WHAT THE TASK ASKS: Identify each line below that contains the word "screwdriver", and copy it out.

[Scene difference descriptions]

○ ○ ○ ○

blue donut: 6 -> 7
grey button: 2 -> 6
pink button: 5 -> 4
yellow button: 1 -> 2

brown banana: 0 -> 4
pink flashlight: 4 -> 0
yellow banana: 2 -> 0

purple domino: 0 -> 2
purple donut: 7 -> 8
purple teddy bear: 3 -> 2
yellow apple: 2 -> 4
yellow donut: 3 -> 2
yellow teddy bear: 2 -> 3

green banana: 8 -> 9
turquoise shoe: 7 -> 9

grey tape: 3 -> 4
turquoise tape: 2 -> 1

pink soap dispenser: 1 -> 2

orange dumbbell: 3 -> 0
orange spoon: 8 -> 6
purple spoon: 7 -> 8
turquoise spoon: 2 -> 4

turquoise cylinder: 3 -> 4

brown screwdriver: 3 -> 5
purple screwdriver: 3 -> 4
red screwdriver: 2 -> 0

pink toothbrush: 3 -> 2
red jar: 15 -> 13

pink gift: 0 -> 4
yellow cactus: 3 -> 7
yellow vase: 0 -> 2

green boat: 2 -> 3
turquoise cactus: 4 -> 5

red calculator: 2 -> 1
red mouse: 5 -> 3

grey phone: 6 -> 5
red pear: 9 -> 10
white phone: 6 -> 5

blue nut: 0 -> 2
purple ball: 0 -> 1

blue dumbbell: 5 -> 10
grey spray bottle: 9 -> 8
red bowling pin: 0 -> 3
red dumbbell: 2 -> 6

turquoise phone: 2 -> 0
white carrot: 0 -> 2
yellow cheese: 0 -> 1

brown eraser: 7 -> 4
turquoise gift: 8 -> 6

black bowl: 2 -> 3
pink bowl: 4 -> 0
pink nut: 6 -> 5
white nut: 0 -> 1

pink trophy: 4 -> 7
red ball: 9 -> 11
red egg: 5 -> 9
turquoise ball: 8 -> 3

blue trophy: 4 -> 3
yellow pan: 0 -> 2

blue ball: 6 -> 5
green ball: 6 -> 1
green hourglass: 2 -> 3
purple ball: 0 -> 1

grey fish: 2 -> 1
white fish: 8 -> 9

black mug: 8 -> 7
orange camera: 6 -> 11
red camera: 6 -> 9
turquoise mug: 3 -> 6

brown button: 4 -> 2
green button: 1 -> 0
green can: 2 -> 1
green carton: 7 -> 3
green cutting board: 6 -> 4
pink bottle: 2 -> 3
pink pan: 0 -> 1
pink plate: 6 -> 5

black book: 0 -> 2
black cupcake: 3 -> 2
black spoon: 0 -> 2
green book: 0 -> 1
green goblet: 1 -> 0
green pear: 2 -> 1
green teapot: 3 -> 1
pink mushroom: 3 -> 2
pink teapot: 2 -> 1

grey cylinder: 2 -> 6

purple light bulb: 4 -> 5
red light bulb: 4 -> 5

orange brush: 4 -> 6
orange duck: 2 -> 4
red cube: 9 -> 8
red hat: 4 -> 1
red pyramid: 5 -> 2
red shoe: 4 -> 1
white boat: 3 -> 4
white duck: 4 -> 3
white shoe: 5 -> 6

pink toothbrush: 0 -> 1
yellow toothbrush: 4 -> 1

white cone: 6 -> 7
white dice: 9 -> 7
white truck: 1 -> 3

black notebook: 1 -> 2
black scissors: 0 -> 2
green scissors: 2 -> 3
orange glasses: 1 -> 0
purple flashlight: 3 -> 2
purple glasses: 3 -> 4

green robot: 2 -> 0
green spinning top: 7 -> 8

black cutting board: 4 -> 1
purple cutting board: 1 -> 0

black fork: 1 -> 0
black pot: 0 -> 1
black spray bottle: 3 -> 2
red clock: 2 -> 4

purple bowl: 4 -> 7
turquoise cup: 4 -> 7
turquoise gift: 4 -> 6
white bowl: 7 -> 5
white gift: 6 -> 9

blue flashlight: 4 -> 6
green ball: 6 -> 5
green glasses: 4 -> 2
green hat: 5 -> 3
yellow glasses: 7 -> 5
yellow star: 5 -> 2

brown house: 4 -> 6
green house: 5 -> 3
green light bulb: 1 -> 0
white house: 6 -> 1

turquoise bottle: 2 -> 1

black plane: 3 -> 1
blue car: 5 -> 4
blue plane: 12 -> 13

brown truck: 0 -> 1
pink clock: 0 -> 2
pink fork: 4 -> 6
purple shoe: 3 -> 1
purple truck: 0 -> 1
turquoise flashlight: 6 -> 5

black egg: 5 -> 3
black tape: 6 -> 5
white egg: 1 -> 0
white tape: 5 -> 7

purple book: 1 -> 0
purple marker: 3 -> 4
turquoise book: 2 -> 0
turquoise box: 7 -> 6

○ ○ ○ ○

WRITTEN SOLUTION:
brown screwdriver: 3 -> 5
purple screwdriver: 3 -> 4
red screwdriver: 2 -> 0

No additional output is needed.